Instruction >> Determine how many lines in the records below contain the string "tuplet", matching case exactly. Give only the number.

Dataset items >>
▶

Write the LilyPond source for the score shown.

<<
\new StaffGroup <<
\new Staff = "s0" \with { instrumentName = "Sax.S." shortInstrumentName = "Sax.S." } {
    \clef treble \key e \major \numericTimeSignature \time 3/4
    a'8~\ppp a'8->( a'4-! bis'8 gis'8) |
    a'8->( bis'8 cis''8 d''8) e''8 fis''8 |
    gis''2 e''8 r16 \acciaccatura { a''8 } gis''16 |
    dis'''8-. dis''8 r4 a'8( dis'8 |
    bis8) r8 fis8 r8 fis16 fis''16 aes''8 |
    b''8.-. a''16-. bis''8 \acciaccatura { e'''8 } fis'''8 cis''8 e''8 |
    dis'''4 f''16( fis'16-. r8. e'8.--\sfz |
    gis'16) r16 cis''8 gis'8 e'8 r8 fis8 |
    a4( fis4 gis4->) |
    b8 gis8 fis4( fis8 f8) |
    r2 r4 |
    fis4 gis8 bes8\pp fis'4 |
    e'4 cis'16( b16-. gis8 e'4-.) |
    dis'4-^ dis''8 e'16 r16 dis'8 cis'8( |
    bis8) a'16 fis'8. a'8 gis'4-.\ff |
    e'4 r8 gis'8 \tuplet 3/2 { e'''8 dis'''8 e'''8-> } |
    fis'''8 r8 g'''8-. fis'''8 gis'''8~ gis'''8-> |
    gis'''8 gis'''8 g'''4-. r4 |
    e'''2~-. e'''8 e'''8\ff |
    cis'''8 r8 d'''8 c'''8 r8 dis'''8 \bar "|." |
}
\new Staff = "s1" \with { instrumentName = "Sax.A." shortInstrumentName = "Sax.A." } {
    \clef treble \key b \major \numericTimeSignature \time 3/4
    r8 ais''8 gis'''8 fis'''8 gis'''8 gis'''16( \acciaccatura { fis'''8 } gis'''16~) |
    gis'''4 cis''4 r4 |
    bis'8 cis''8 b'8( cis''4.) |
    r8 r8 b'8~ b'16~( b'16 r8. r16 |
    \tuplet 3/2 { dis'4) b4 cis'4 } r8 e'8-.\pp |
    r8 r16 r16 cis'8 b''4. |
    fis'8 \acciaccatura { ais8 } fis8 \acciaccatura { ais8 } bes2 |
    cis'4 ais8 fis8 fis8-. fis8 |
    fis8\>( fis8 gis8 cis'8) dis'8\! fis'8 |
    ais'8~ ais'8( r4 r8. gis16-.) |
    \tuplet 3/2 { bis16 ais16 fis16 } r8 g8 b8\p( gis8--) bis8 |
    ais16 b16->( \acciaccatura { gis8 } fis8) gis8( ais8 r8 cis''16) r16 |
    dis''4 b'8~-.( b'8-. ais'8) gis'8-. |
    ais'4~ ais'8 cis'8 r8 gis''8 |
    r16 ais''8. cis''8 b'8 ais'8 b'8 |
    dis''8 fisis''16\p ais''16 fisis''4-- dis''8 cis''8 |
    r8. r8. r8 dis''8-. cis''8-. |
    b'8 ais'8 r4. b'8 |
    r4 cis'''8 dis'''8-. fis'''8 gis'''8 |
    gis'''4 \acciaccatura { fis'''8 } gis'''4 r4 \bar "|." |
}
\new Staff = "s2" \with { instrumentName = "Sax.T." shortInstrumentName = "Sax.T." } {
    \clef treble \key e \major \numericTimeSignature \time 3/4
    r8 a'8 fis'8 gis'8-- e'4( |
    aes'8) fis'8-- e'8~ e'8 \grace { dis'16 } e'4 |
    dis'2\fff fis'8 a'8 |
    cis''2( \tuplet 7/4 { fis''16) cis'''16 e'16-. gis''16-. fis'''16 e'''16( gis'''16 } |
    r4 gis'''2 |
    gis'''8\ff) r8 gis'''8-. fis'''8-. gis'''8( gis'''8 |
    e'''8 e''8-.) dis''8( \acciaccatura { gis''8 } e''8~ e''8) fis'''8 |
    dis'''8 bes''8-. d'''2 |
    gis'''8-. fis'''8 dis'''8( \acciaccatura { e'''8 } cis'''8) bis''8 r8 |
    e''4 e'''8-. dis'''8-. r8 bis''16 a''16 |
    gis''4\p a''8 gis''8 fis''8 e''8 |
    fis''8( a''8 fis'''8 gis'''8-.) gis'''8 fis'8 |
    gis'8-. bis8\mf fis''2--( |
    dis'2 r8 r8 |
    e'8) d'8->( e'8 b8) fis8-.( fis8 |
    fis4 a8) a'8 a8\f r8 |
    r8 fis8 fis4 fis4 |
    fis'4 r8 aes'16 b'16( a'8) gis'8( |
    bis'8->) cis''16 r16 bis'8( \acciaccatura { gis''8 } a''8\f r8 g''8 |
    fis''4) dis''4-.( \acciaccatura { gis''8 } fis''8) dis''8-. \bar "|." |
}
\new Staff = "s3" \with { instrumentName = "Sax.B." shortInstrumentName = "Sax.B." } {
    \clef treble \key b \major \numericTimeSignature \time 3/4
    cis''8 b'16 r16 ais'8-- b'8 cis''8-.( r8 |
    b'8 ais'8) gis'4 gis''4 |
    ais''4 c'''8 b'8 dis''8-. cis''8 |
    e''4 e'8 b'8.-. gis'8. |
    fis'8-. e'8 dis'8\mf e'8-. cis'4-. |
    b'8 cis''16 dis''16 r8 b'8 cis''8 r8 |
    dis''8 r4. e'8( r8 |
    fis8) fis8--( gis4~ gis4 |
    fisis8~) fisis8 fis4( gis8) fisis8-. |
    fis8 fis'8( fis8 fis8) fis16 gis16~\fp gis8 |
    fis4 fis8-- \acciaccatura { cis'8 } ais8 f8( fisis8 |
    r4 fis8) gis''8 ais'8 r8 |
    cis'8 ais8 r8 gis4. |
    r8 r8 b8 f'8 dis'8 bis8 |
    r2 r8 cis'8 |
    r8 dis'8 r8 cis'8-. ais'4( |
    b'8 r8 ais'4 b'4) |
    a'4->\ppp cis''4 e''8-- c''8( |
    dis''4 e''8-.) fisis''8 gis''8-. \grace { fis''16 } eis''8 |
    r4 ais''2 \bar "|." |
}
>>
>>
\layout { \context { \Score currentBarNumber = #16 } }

◀

Response below >> 4